*Try it*
Locate every line in the records below that contains the word "size", and copy each one.

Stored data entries

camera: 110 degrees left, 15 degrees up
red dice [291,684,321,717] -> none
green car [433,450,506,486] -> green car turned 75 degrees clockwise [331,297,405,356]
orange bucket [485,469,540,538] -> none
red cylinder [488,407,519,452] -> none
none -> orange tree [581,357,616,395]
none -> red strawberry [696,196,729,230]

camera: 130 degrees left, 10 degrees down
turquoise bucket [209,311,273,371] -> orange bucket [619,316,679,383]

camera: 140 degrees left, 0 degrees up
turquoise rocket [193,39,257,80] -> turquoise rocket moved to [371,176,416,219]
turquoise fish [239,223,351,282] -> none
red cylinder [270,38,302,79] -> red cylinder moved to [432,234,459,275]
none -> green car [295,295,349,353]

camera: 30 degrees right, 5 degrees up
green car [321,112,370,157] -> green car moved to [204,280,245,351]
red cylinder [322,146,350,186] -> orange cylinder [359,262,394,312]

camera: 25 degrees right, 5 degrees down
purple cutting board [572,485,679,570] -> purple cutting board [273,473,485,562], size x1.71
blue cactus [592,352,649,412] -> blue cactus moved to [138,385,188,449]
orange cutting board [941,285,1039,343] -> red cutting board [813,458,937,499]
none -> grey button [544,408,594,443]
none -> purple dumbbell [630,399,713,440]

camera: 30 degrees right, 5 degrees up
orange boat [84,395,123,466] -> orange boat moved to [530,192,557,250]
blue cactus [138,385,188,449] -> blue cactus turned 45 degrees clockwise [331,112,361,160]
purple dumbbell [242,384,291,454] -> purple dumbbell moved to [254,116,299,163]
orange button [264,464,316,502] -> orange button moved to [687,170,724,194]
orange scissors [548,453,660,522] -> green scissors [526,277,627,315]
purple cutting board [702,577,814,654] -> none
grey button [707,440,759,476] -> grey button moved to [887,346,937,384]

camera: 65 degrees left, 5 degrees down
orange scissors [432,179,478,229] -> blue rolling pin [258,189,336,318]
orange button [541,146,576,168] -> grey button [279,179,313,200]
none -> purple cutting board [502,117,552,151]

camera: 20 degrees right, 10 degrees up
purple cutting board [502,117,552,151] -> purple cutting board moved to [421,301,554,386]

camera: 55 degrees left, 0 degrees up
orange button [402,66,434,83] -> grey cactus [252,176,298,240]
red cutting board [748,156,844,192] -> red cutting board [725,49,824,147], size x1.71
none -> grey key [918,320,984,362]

*Solution below*
purple cutting board [572,485,679,570] -> purple cutting board [273,473,485,562], size x1.71
red cutting board [748,156,844,192] -> red cutting board [725,49,824,147], size x1.71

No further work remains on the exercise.